BEGIN EXTRACTED INFORMATION

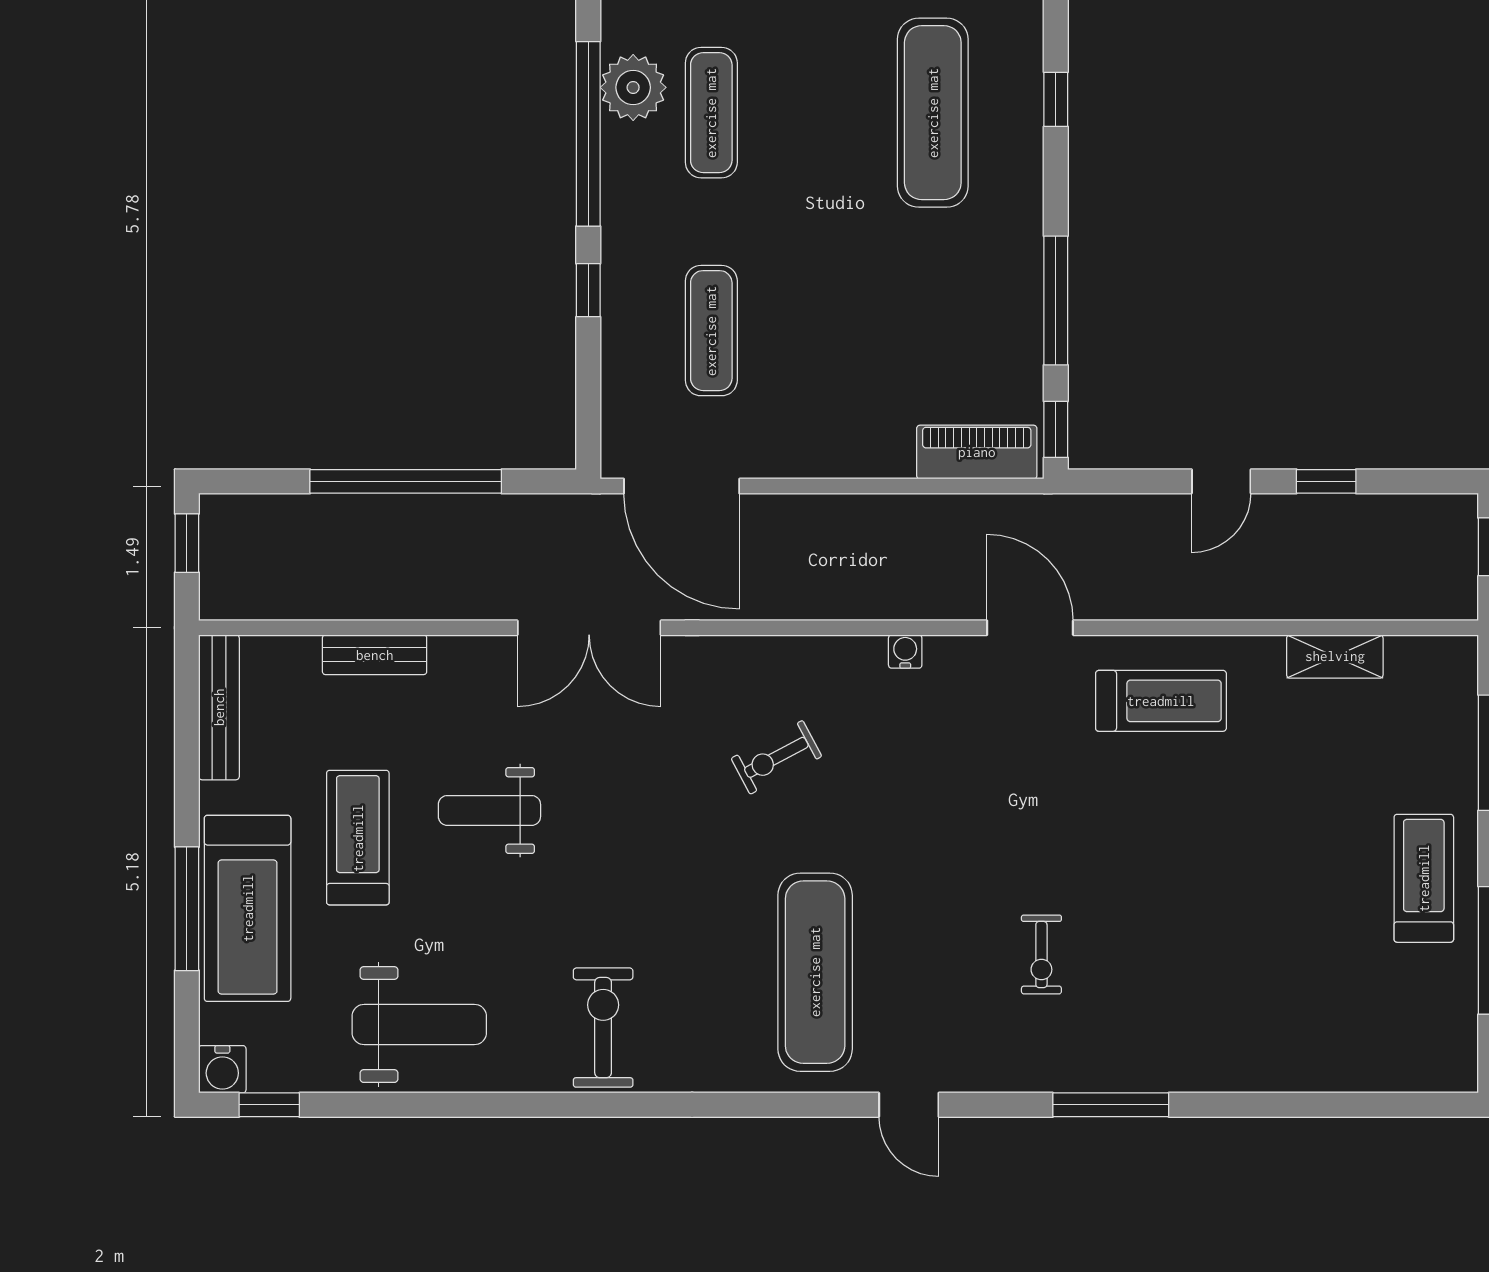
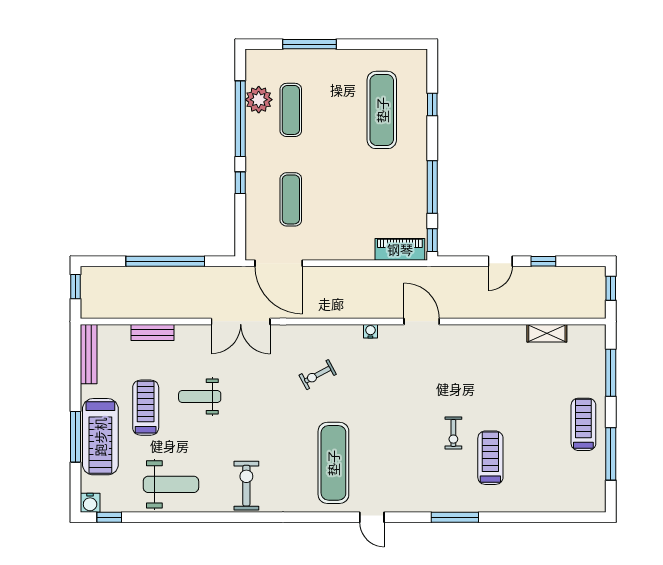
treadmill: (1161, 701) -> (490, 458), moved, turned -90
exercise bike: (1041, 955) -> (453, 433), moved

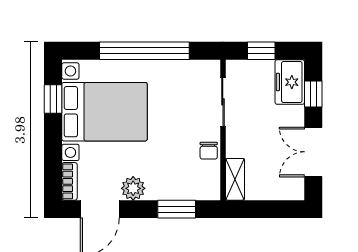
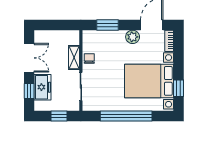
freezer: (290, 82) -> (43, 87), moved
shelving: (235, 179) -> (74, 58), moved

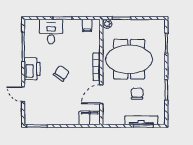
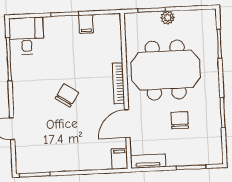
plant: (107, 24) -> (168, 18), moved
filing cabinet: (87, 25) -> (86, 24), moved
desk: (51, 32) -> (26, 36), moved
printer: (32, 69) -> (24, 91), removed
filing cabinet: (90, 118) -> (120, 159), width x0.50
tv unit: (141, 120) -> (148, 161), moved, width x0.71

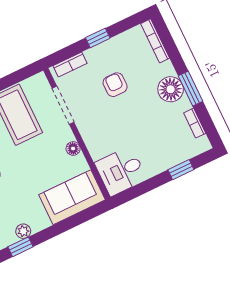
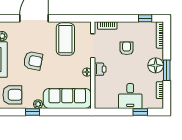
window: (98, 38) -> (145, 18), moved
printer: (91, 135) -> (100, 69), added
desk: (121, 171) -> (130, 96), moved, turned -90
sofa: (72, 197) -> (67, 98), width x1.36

END EXTRACTED INFORMATION

EXERCISE BRIEF: The output must match the records word for word, except that no pictures appear.

WRITTEN RESPONSE:
treadmill: (1161, 701) -> (490, 458), moved, turned -90
exercise bike: (1041, 955) -> (453, 433), moved

freezer: (290, 82) -> (43, 87), moved
shelving: (235, 179) -> (74, 58), moved

plant: (107, 24) -> (168, 18), moved
filing cabinet: (87, 25) -> (86, 24), moved
desk: (51, 32) -> (26, 36), moved
printer: (32, 69) -> (24, 91), removed
filing cabinet: (90, 118) -> (120, 159), width x0.50
tv unit: (141, 120) -> (148, 161), moved, width x0.71

window: (98, 38) -> (145, 18), moved
printer: (91, 135) -> (100, 69), added
desk: (121, 171) -> (130, 96), moved, turned -90
sofa: (72, 197) -> (67, 98), width x1.36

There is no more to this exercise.